§ **Required action**
Could every line of the listing be output exactly, with the pictures skipped?

§ **Given information**
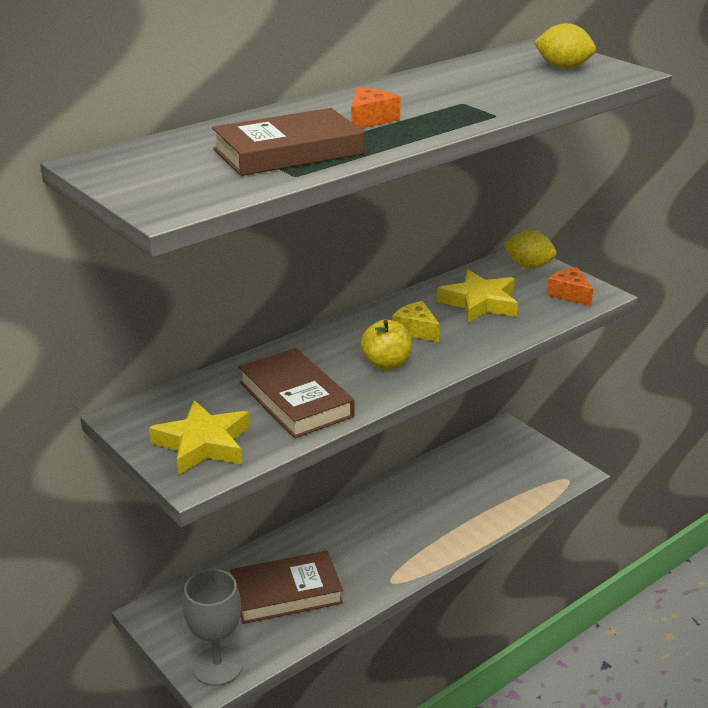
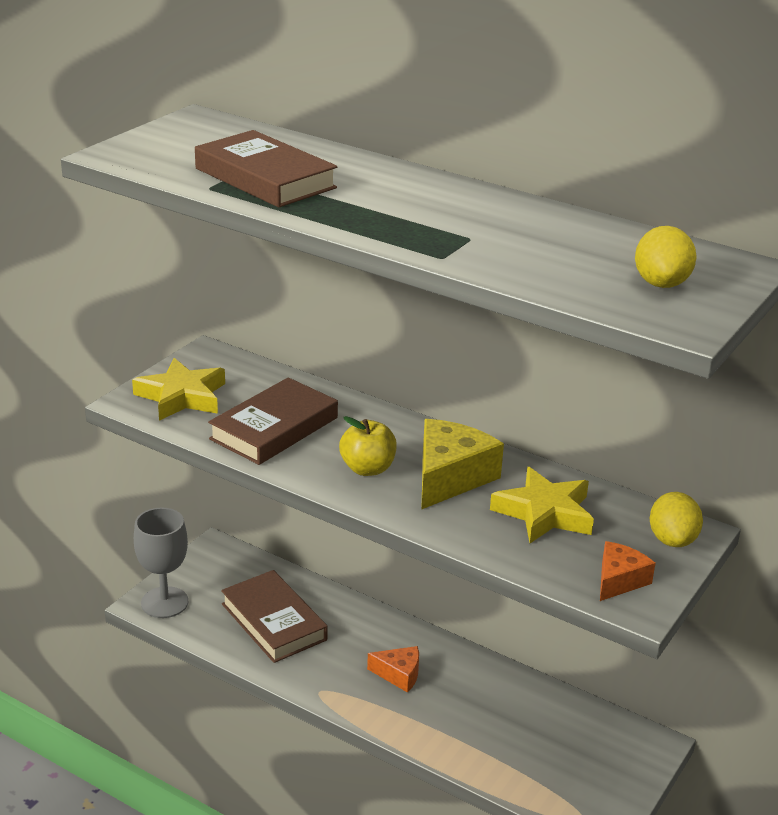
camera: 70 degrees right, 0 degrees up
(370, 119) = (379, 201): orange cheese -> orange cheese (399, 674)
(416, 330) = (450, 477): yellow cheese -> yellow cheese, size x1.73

§ **Answer section**
camera: 70 degrees right, 0 degrees up
(370, 119) = (379, 201): orange cheese -> orange cheese (399, 674)
(416, 330) = (450, 477): yellow cheese -> yellow cheese, size x1.73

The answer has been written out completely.